- **ASSIGNMENT**
Give again, exactly as written, each line of the material below starting at the line that contains "none -> lime 2x3 slope [216,72,339,217]" and ending at the line that contains "none -> grey 2x3 slope [323,179,474,309]". Both ends count, and no other line does.

- **SOURCE INFORMATION**
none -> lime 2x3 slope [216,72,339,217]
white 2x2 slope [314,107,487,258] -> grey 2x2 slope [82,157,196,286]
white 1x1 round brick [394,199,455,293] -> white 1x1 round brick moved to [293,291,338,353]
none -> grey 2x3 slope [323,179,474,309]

--

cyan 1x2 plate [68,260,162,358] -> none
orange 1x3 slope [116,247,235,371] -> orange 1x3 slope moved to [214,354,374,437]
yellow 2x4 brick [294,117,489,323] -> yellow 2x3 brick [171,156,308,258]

==

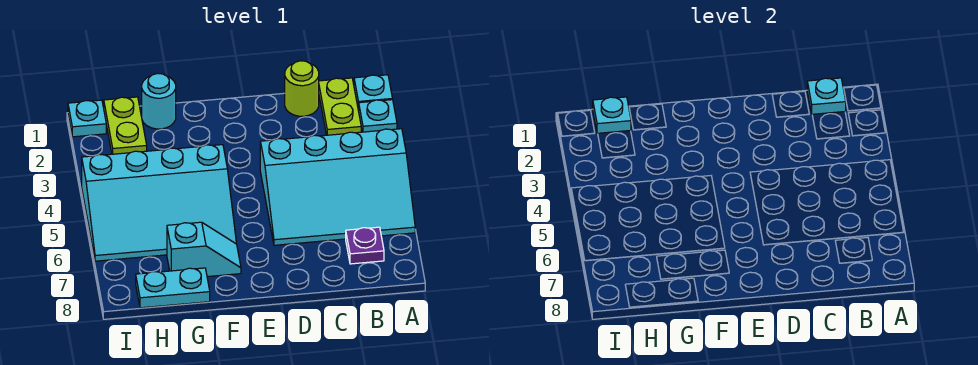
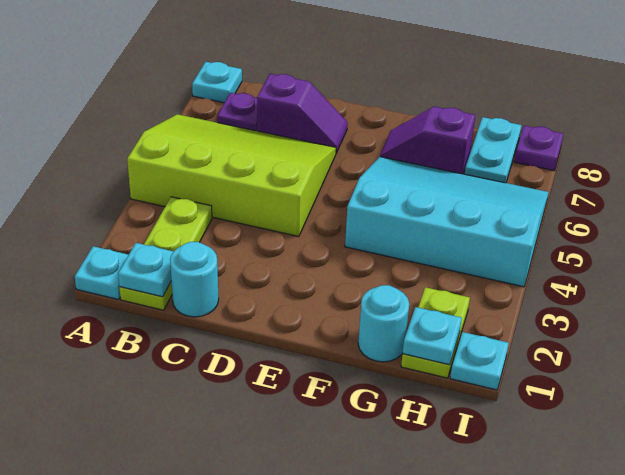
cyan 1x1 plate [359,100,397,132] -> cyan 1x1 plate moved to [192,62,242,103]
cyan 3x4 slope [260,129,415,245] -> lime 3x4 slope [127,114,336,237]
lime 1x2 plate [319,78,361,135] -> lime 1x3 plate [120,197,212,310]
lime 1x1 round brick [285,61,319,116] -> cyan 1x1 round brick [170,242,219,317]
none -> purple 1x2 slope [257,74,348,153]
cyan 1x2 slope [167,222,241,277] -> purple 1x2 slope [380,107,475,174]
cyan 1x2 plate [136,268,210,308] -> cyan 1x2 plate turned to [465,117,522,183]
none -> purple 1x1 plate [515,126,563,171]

- **EXERCISE OUTPUT**
none -> lime 2x3 slope [216,72,339,217]
white 2x2 slope [314,107,487,258] -> grey 2x2 slope [82,157,196,286]
white 1x1 round brick [394,199,455,293] -> white 1x1 round brick moved to [293,291,338,353]
none -> grey 2x3 slope [323,179,474,309]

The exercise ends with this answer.